Information provided:
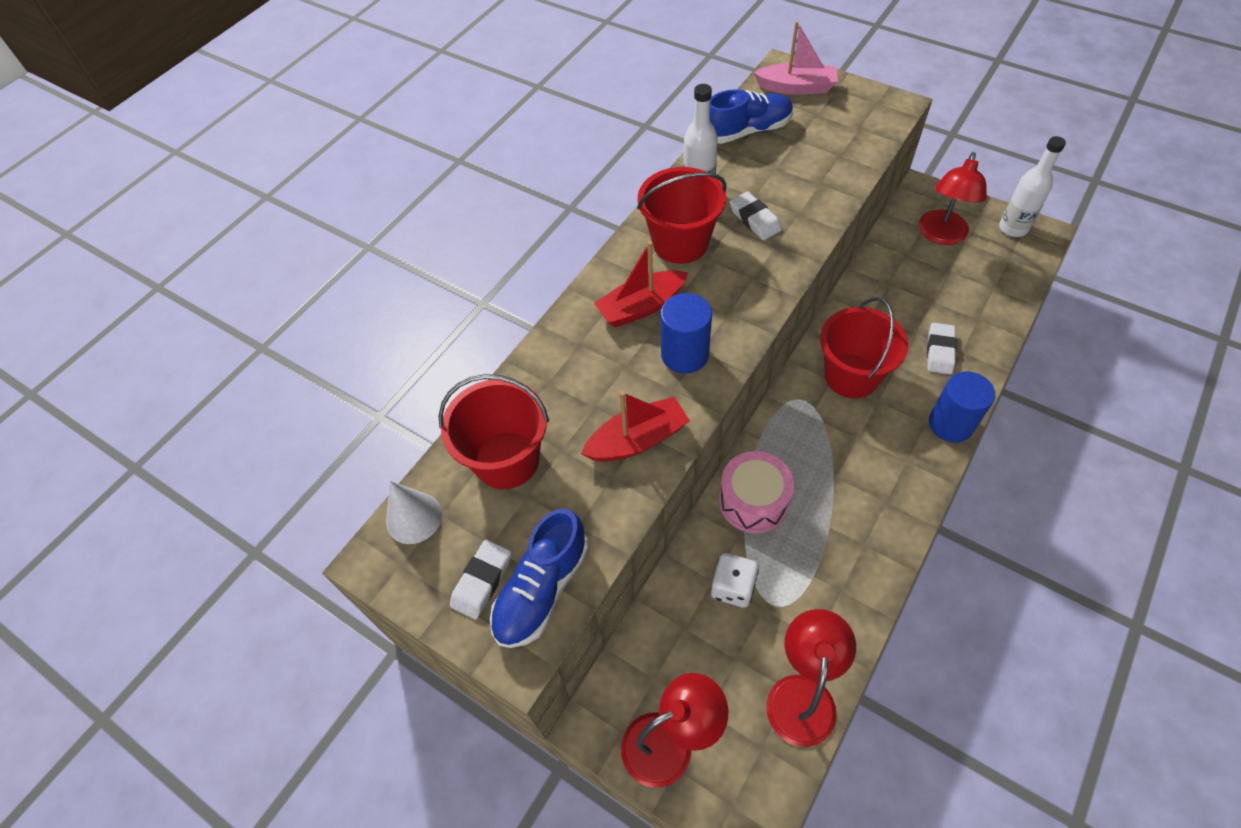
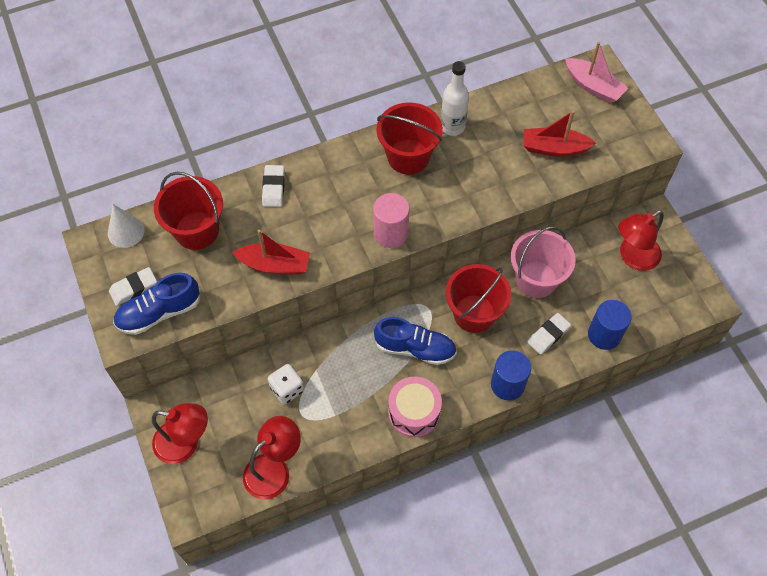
camera: 30 degrees right, 5 degrees up
(641, 307) = (347, 185): red boat -> red boat (554, 148)
(684, 354) = (345, 231): blue cylinder -> blue cylinder (604, 335)
(735, 327) = (391, 233): none -> pink cylinder
(747, 131) = (526, 101): blue shoe -> blue shoe (415, 348)
(753, 501) = (342, 349): pink drum -> pink drum (414, 412)
(754, 219) = (469, 169): white eraser -> white eraser (273, 188)
(876, 307) = (536, 279): none -> pink bucket
(1013, 228) = (691, 284): white bottle -> none

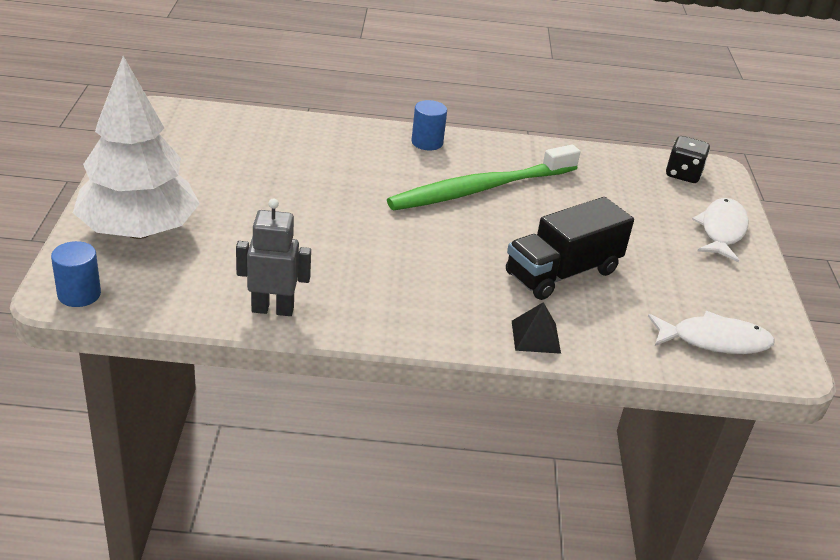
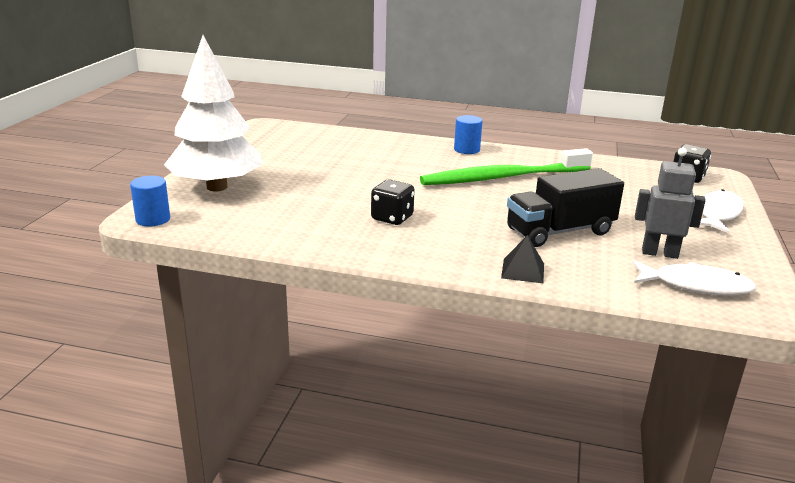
camera: 15 degrees right, 10 degrees down
(272, 309) = (300, 238): grey robot -> grey robot (659, 253)
(370, 267) = (392, 218): none -> black dice

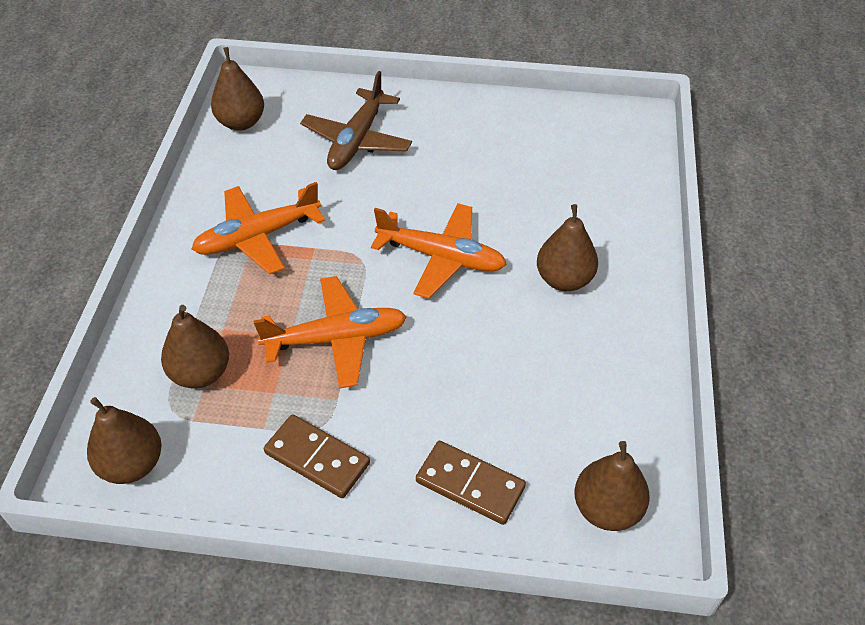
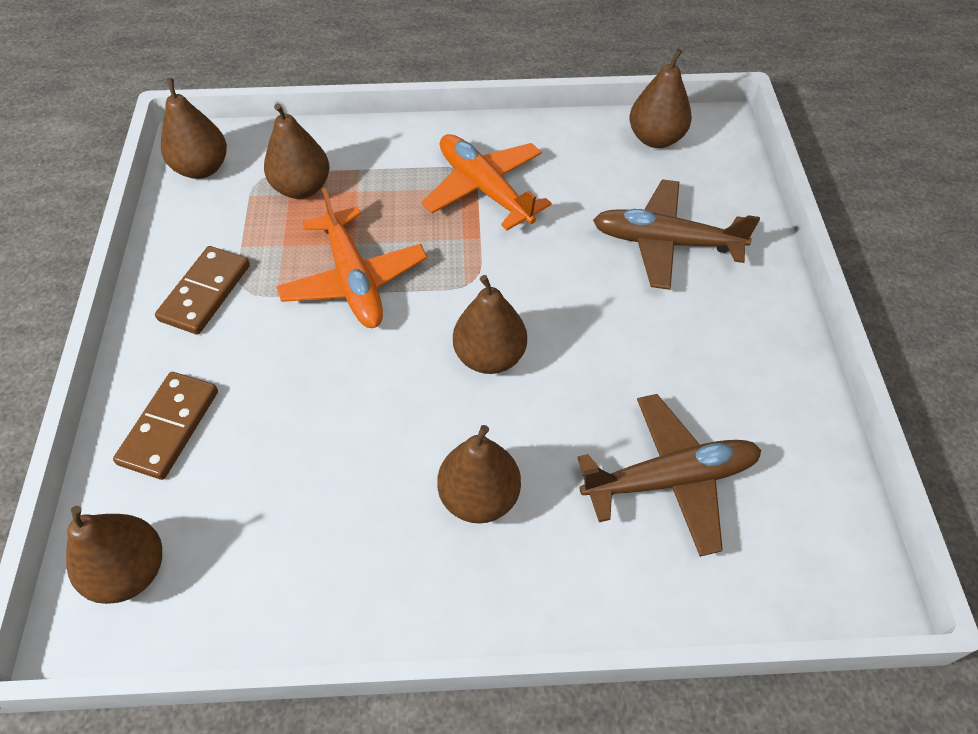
camera: 80 degrees right, 5 degrees up
(442, 257) = (489, 356): orange plane -> brown pear
(562, 180) = (671, 479): none -> brown plane

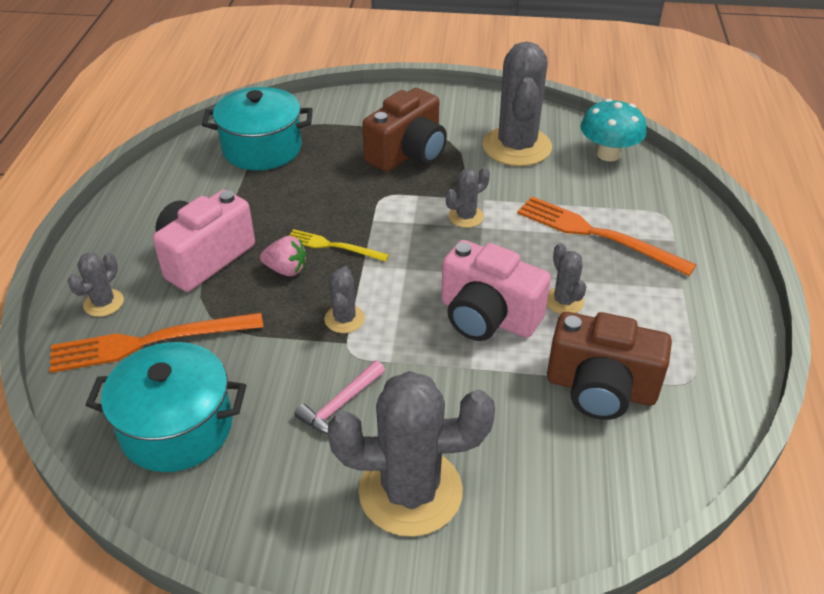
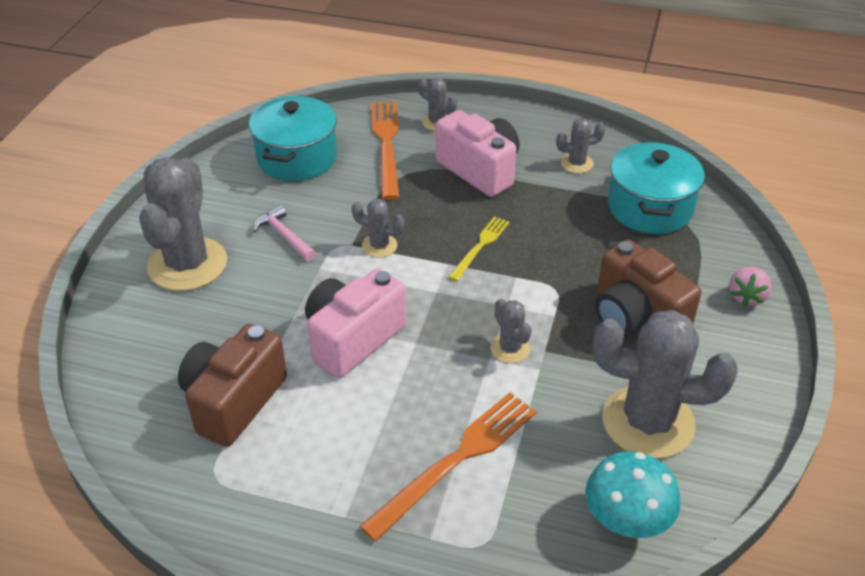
camera: 100 degrees right, 0 degrees up
(286, 270) = (453, 215): pink strawberry -> pink strawberry (746, 297)
(564, 301) = (356, 402): grey cactus -> grey cactus (576, 163)

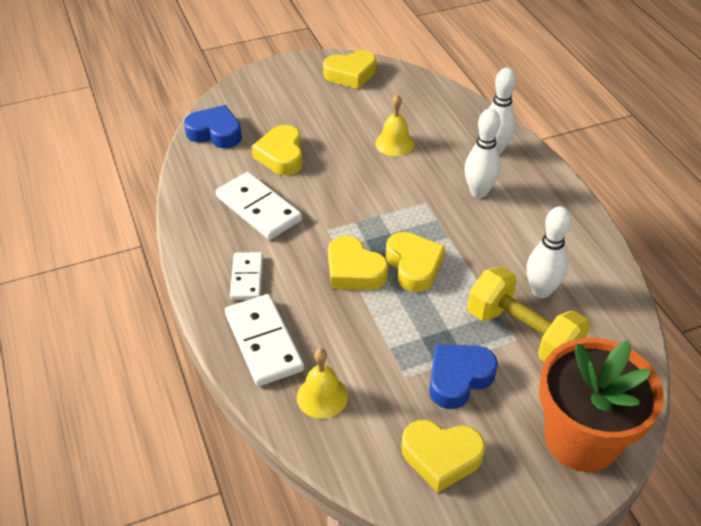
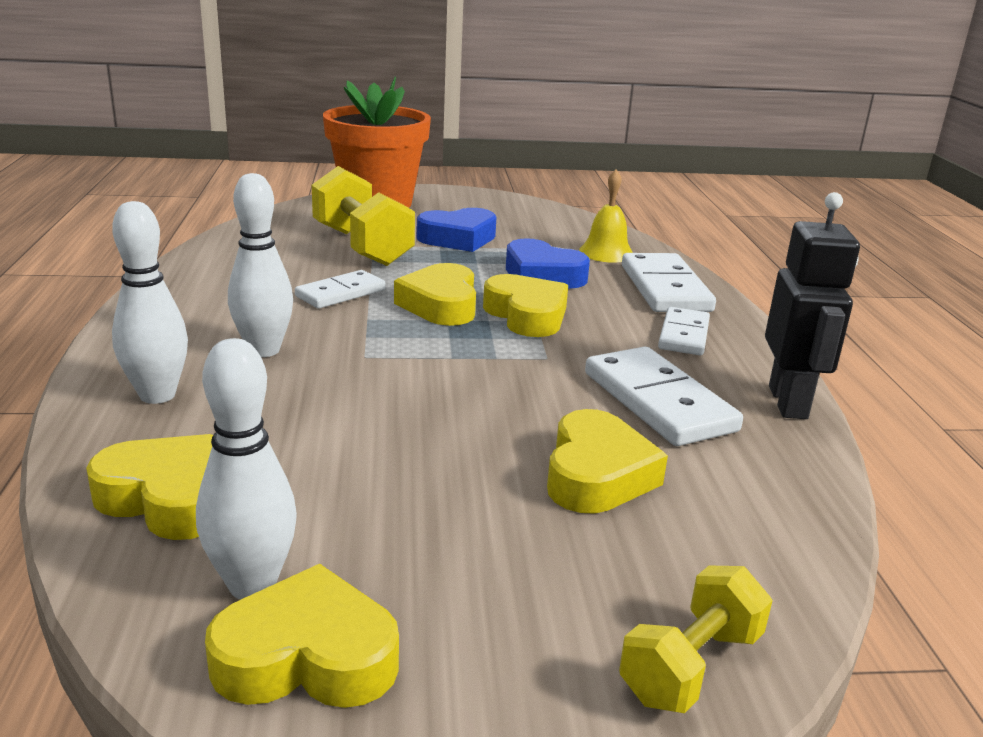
camera: 165 degrees left, 20 degrees down
(187, 227) = (789, 402): none -> black robot
(215, 133) = (757, 560): blue heart -> blue heart (542, 275)
(240, 95) = (690, 666): none -> yellow dumbbell
(394, 143) = (339, 446): yellow bell -> none
(441, 457) = (508, 215): yellow heart -> yellow heart (168, 498)
(484, 259) = (341, 293): none -> white domino
(541, 291) = (303, 263): white bowling pin -> white bowling pin (252, 585)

About this exercise: Gather from the records above every line containing the string "right".

Written response:
camera: 30 degrees right, 5 degrees up
camera: 15 degrees right, 10 degrees down
camera: 80 degrees right, 5 degrees up
camera: 100 degrees right, 0 degrees up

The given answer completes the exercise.